[Start of section]

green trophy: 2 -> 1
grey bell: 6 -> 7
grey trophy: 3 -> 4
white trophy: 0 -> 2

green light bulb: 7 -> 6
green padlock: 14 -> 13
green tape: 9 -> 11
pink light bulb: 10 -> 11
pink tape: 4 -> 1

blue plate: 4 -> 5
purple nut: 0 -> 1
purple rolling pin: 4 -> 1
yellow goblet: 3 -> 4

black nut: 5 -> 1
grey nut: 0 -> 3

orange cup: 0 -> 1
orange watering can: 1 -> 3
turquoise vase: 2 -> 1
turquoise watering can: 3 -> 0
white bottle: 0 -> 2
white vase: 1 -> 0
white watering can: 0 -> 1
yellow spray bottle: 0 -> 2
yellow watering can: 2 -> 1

[End of section]

# What you have to do
With no line skipped, output the listing in full.

# Task output
green trophy: 2 -> 1
grey bell: 6 -> 7
grey trophy: 3 -> 4
white trophy: 0 -> 2

green light bulb: 7 -> 6
green padlock: 14 -> 13
green tape: 9 -> 11
pink light bulb: 10 -> 11
pink tape: 4 -> 1

blue plate: 4 -> 5
purple nut: 0 -> 1
purple rolling pin: 4 -> 1
yellow goblet: 3 -> 4

black nut: 5 -> 1
grey nut: 0 -> 3

orange cup: 0 -> 1
orange watering can: 1 -> 3
turquoise vase: 2 -> 1
turquoise watering can: 3 -> 0
white bottle: 0 -> 2
white vase: 1 -> 0
white watering can: 0 -> 1
yellow spray bottle: 0 -> 2
yellow watering can: 2 -> 1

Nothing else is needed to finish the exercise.